● **Task directions**
The answer should contain only the lines from the beginning of the entries through the line that holds "tan plate C5", given again exactly, with no pictures.

● **Records for this exercise**
§ §
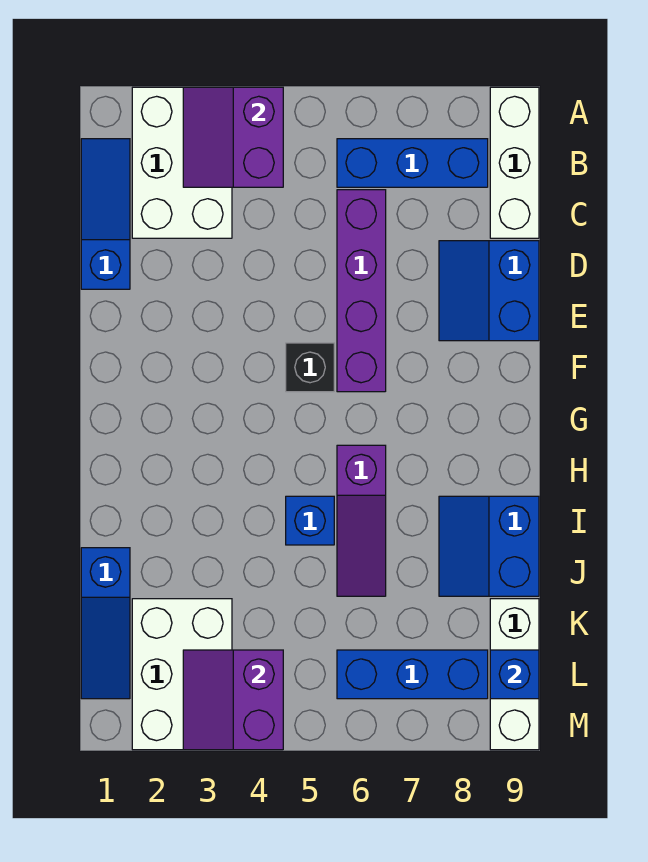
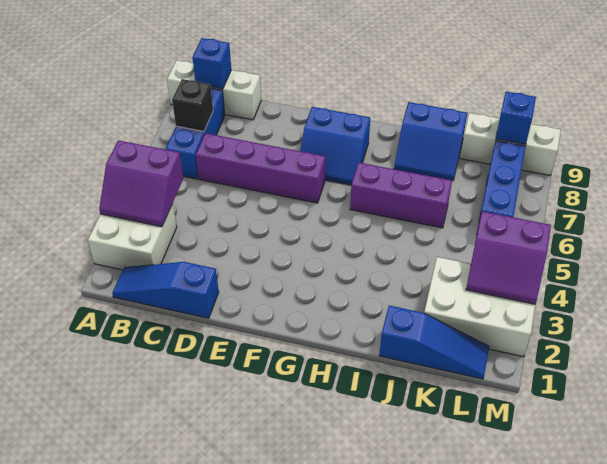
white brick A2:C3 level 1 -> white brick A2:B3 level 1
blue slope D8:E9 level 1 top 9 -> blue slope F7:G8 level 1 top 8
black brick F5 level 1 -> black brick B7 level 2
purple slope H6:J6 level 1 top H -> purple brick H6:J6 level 1
blue brick I5 level 1 -> blue brick B9 level 2

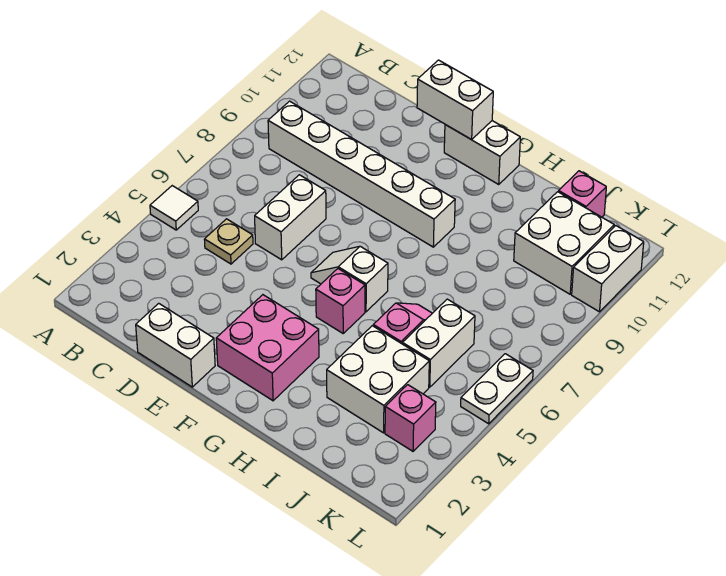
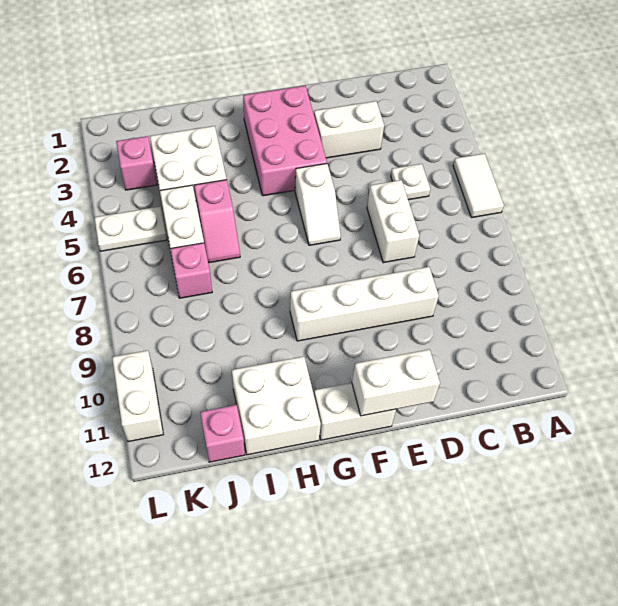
white tile A5 level 1 -> white tile A5:A6 level 1
white brick B9:G9 level 1 -> white brick D9:G9 level 1
tan plate C5 level 1 -> white plate C5 level 1
white brick D1:E1 level 1 -> white brick D3:E3 level 1
pink brick F2:G3 level 1 -> pink brick F2:G4 level 1
white slope F6:G6 level 1 top G -> white slope F5:F6 level 1 top 5
pink brick G5 level 1 -> pink brick J7 level 1
white brick J10:K11 level 1 -> white brick H11:I12 level 1
white plate L5:L6 level 1 -> white plate K5:L5 level 1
§ §
● **Final answer**
white brick A2:C3 level 1 -> white brick A2:B3 level 1
blue slope D8:E9 level 1 top 9 -> blue slope F7:G8 level 1 top 8
black brick F5 level 1 -> black brick B7 level 2
purple slope H6:J6 level 1 top H -> purple brick H6:J6 level 1
blue brick I5 level 1 -> blue brick B9 level 2

white tile A5 level 1 -> white tile A5:A6 level 1
white brick B9:G9 level 1 -> white brick D9:G9 level 1
tan plate C5 level 1 -> white plate C5 level 1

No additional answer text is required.